YOUR TASK -> Search the data for the string "teapot" and copy each line where it turns up.

EXERCISE DATA ->
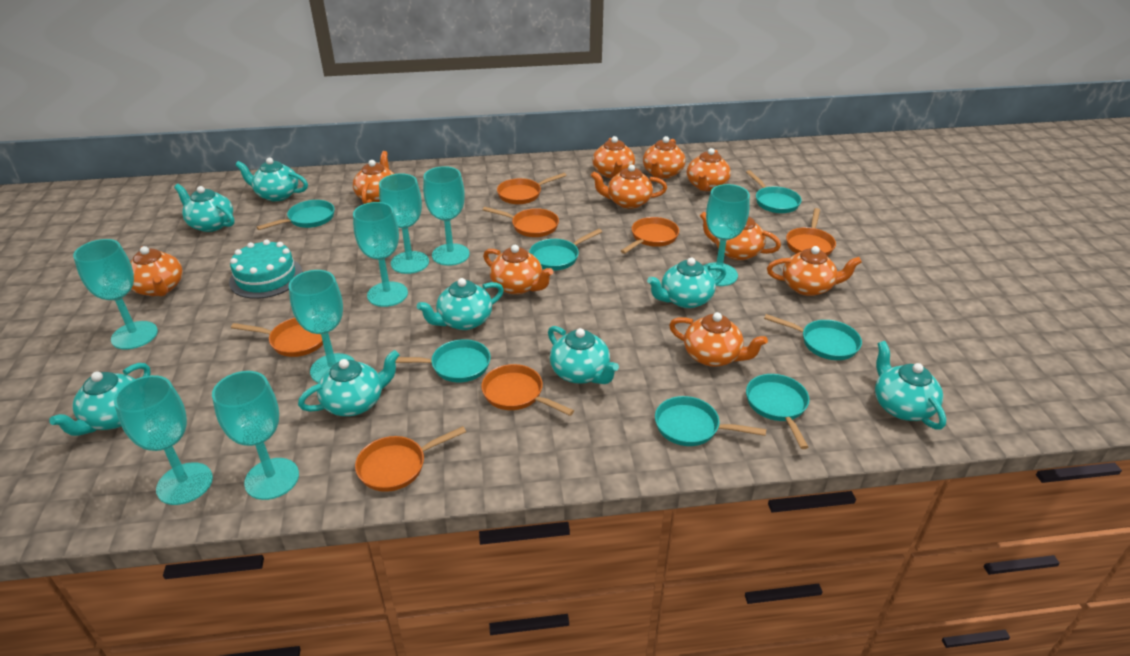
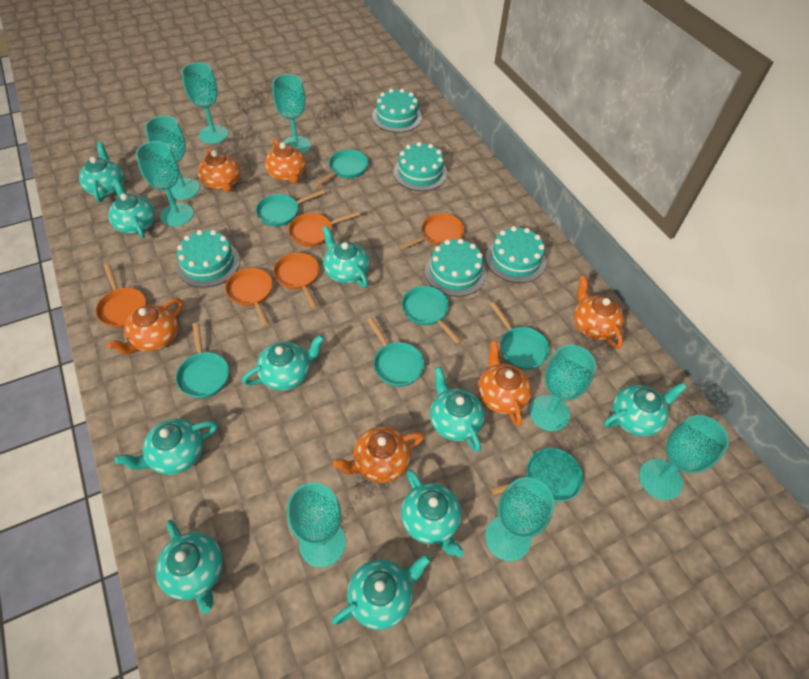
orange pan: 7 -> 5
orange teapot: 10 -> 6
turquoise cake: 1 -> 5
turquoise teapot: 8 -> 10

* * *

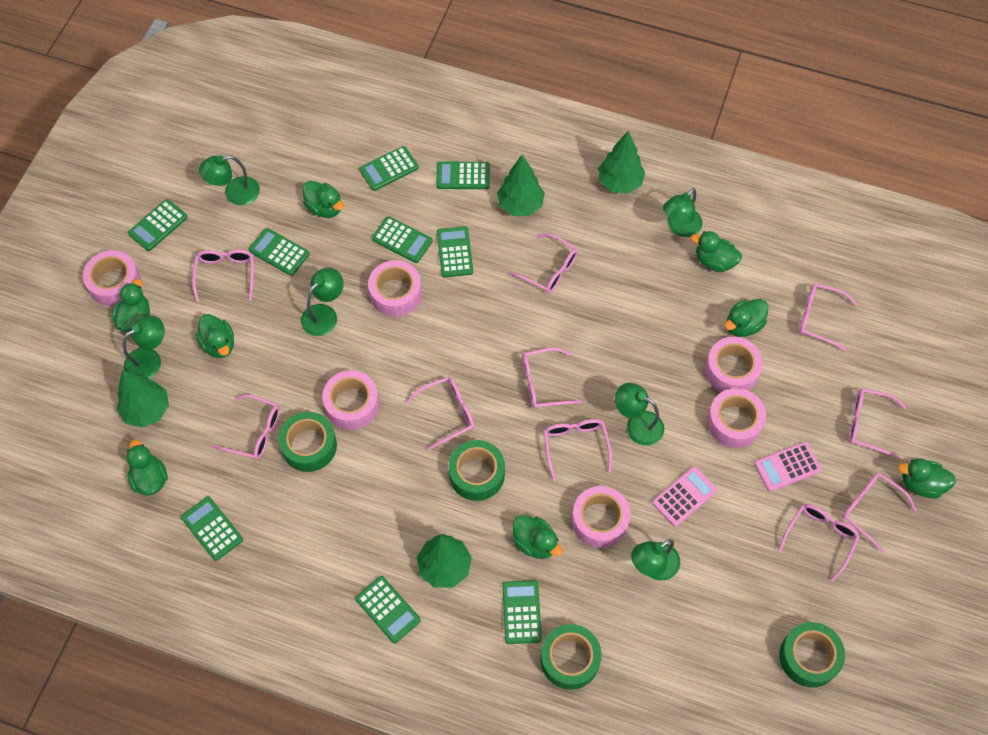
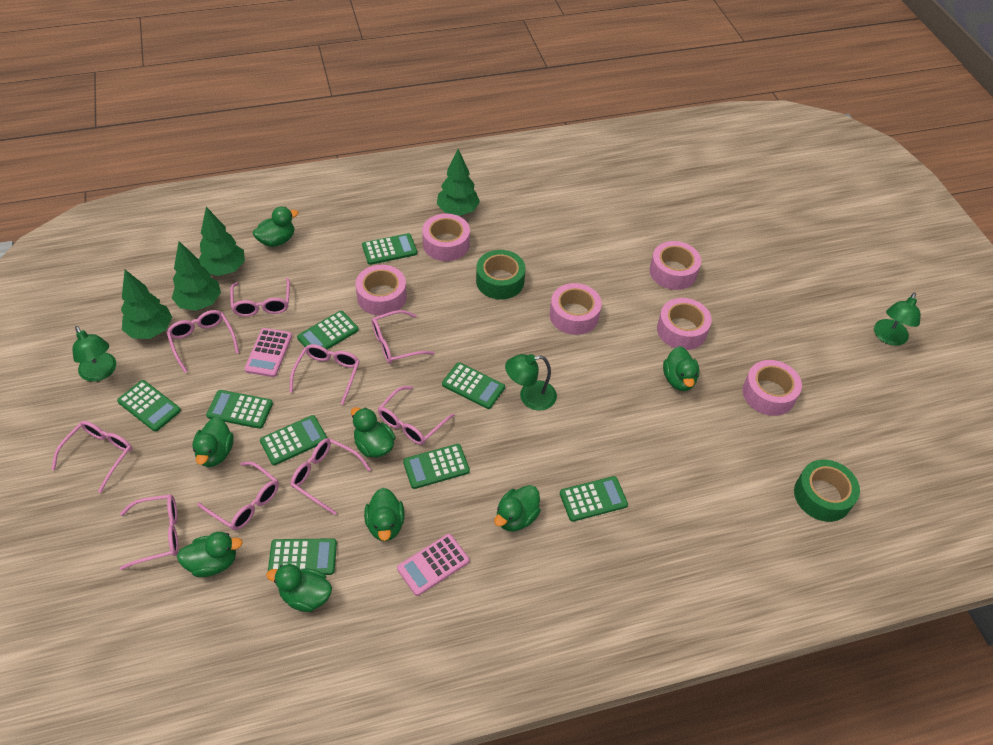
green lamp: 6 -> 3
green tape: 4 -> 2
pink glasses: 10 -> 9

ANSWER TO THE PROBLEM ->
orange teapot: 10 -> 6
turquoise teapot: 8 -> 10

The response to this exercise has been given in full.